=== Begin Enclosure ===

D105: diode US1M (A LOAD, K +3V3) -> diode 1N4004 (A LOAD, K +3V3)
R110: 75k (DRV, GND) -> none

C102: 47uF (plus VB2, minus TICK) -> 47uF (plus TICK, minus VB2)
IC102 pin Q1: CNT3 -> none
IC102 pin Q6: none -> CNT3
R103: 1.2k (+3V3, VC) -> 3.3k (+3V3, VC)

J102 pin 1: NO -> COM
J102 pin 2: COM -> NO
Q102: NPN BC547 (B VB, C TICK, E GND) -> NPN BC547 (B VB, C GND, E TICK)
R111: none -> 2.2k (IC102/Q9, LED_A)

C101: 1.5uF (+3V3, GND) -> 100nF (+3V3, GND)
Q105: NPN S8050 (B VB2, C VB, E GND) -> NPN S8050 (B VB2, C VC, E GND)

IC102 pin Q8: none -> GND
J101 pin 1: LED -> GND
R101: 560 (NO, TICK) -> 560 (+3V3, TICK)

=== End Enclosure ===
=== Begin Enclosure ===

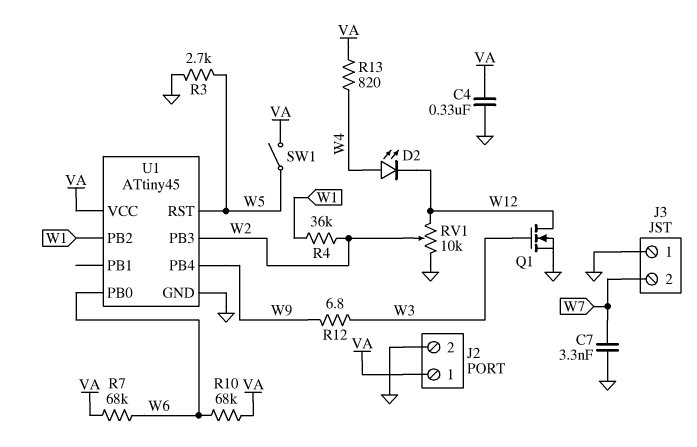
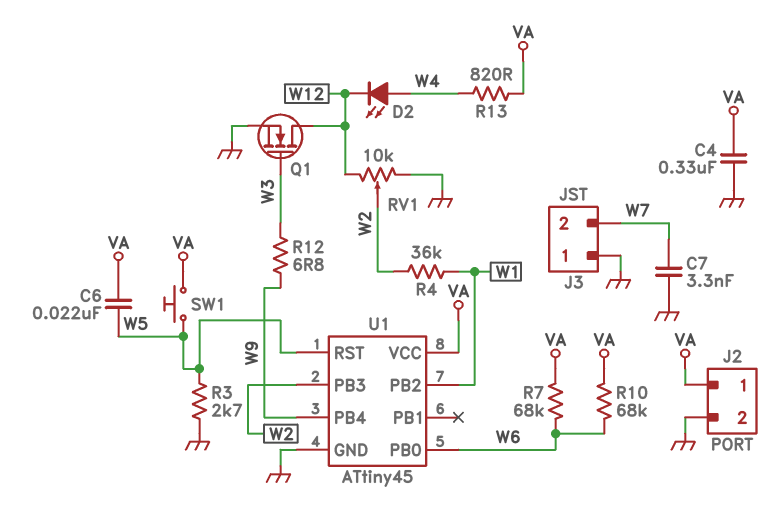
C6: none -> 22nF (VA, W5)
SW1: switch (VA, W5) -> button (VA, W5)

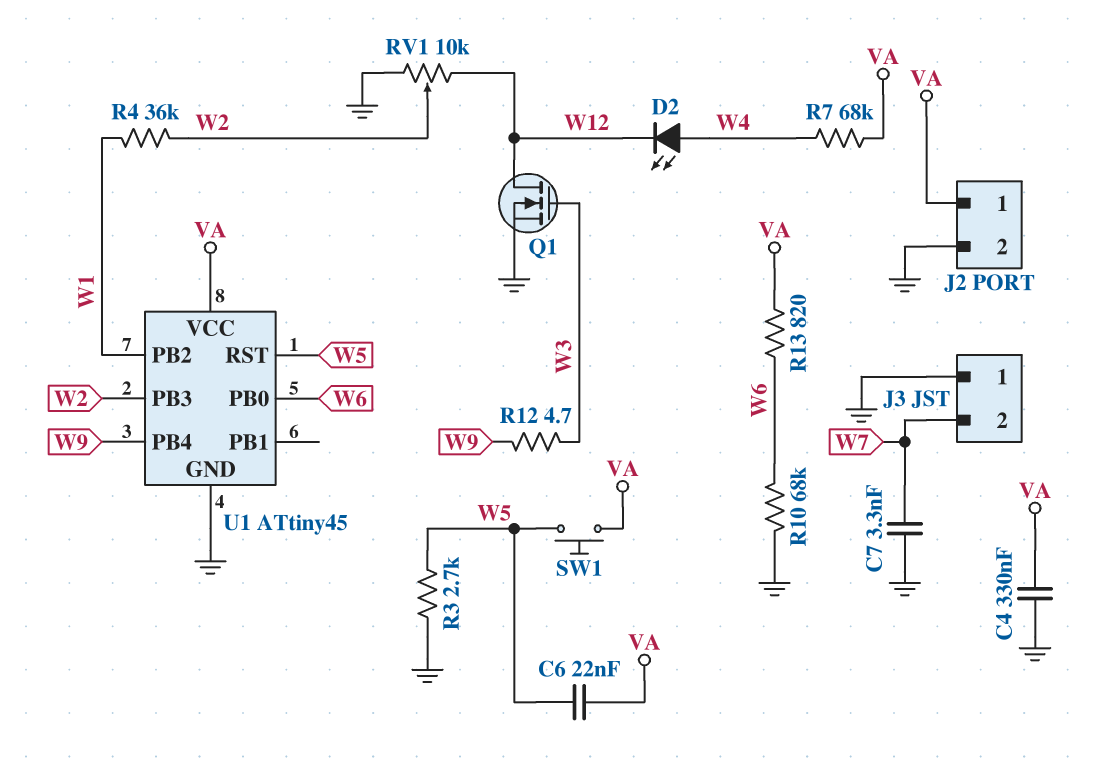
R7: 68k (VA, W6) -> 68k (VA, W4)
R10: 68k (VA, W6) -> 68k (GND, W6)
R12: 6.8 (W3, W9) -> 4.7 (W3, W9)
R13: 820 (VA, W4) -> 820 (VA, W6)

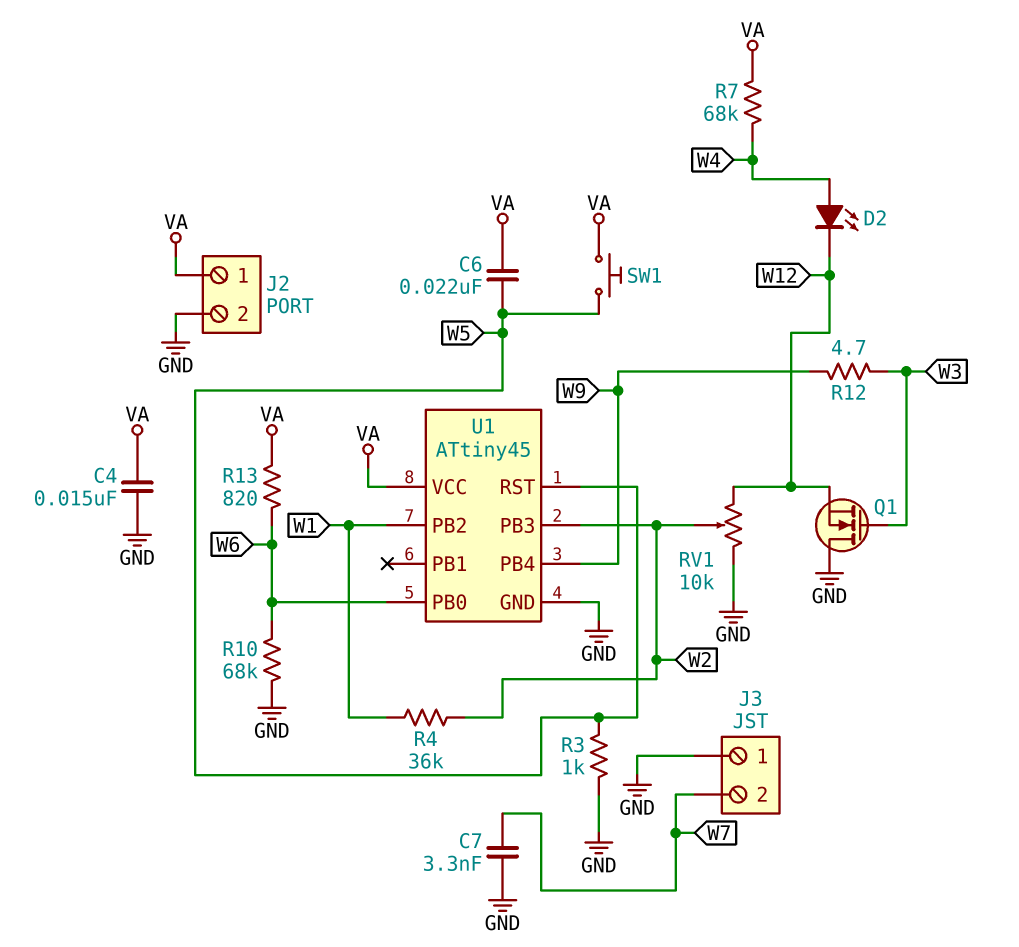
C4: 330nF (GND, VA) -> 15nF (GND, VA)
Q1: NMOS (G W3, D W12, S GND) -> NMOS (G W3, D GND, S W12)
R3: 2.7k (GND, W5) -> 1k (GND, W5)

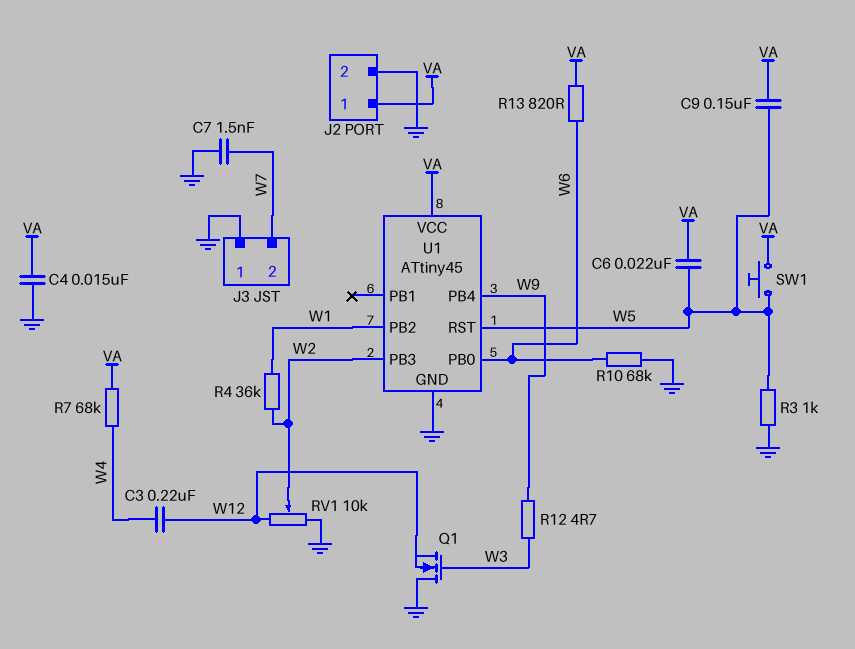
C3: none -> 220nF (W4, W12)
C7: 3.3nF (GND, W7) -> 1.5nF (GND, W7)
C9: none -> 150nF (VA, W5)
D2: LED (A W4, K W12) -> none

=== End Enclosure ===
=== Begin Enclosure ===

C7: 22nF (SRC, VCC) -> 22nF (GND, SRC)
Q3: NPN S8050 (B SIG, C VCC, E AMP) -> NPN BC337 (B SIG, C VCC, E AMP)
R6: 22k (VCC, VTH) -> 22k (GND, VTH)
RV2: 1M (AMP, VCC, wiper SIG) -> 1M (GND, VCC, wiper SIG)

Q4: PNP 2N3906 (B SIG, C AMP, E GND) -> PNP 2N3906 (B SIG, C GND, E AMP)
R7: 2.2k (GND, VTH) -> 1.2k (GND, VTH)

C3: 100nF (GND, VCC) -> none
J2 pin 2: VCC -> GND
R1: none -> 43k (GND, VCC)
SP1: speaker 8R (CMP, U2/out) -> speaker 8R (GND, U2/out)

=== End Enclosure ===

The reply should hold only the lines of the listing above starting at the line containing "RV2: 1M (AMP, VCC, wiper" and ending at the line containing "SP1: speaker 8R", exactly as written.

■ Task result:
RV2: 1M (AMP, VCC, wiper SIG) -> 1M (GND, VCC, wiper SIG)

Q4: PNP 2N3906 (B SIG, C AMP, E GND) -> PNP 2N3906 (B SIG, C GND, E AMP)
R7: 2.2k (GND, VTH) -> 1.2k (GND, VTH)

C3: 100nF (GND, VCC) -> none
J2 pin 2: VCC -> GND
R1: none -> 43k (GND, VCC)
SP1: speaker 8R (CMP, U2/out) -> speaker 8R (GND, U2/out)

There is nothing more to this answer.